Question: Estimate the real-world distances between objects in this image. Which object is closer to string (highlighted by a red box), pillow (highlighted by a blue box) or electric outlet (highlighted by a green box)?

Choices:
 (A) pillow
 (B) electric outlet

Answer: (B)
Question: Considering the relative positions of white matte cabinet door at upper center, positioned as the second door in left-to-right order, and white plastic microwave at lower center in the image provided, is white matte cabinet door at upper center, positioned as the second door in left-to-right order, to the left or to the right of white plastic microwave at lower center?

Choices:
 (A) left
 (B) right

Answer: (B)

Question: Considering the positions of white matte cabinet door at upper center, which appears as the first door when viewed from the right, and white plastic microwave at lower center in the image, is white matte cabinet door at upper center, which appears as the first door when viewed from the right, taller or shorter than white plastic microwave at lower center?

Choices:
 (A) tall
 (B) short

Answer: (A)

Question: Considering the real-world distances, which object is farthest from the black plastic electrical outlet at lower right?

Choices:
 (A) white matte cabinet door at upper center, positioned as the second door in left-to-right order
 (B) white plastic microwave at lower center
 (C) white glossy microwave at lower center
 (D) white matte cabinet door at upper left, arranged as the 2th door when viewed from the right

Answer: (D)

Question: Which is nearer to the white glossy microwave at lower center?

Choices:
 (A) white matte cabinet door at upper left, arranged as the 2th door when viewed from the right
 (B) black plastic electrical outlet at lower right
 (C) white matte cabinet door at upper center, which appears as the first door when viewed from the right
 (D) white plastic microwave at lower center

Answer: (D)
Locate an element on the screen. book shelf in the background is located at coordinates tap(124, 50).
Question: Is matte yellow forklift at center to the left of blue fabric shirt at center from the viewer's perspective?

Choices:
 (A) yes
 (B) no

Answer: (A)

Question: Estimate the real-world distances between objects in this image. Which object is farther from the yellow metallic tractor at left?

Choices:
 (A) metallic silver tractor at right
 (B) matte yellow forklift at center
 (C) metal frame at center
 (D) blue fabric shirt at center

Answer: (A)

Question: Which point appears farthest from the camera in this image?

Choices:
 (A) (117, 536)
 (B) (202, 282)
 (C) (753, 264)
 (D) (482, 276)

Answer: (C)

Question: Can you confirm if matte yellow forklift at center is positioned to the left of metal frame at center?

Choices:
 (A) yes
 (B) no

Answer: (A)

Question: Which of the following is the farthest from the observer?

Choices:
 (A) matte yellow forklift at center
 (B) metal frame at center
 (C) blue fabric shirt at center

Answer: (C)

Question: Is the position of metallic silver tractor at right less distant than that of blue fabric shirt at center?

• • • •

** Task goal **
Please reproduce all of the material above verbatim, from the first line to the last.

** Written solution **
Question: Estimate the real-world distances between objects in this image. Which object is closer to string (highlighted by a red box), pillow (highlighted by a blue box) or electric outlet (highlighted by a green box)?

Choices:
 (A) pillow
 (B) electric outlet

Answer: (B)
Question: Considering the relative positions of white matte cabinet door at upper center, positioned as the second door in left-to-right order, and white plastic microwave at lower center in the image provided, is white matte cabinet door at upper center, positioned as the second door in left-to-right order, to the left or to the right of white plastic microwave at lower center?

Choices:
 (A) left
 (B) right

Answer: (B)

Question: Considering the positions of white matte cabinet door at upper center, which appears as the first door when viewed from the right, and white plastic microwave at lower center in the image, is white matte cabinet door at upper center, which appears as the first door when viewed from the right, taller or shorter than white plastic microwave at lower center?

Choices:
 (A) tall
 (B) short

Answer: (A)

Question: Considering the real-world distances, which object is farthest from the black plastic electrical outlet at lower right?

Choices:
 (A) white matte cabinet door at upper center, positioned as the second door in left-to-right order
 (B) white plastic microwave at lower center
 (C) white glossy microwave at lower center
 (D) white matte cabinet door at upper left, arranged as the 2th door when viewed from the right

Answer: (D)

Question: Which is nearer to the white glossy microwave at lower center?

Choices:
 (A) white matte cabinet door at upper left, arranged as the 2th door when viewed from the right
 (B) black plastic electrical outlet at lower right
 (C) white matte cabinet door at upper center, which appears as the first door when viewed from the right
 (D) white plastic microwave at lower center

Answer: (D)
Locate an element on the screen. book shelf in the background is located at coordinates tap(124, 50).
Question: Is matte yellow forklift at center to the left of blue fabric shirt at center from the viewer's perspective?

Choices:
 (A) yes
 (B) no

Answer: (A)

Question: Estimate the real-world distances between objects in this image. Which object is farther from the yellow metallic tractor at left?

Choices:
 (A) metallic silver tractor at right
 (B) matte yellow forklift at center
 (C) metal frame at center
 (D) blue fabric shirt at center

Answer: (A)

Question: Which point appears farthest from the camera in this image?

Choices:
 (A) (117, 536)
 (B) (202, 282)
 (C) (753, 264)
 (D) (482, 276)

Answer: (C)

Question: Can you confirm if matte yellow forklift at center is positioned to the left of metal frame at center?

Choices:
 (A) yes
 (B) no

Answer: (A)

Question: Which of the following is the farthest from the observer?

Choices:
 (A) matte yellow forklift at center
 (B) metal frame at center
 (C) blue fabric shirt at center

Answer: (C)

Question: Is the position of metallic silver tractor at right less distant than that of blue fabric shirt at center?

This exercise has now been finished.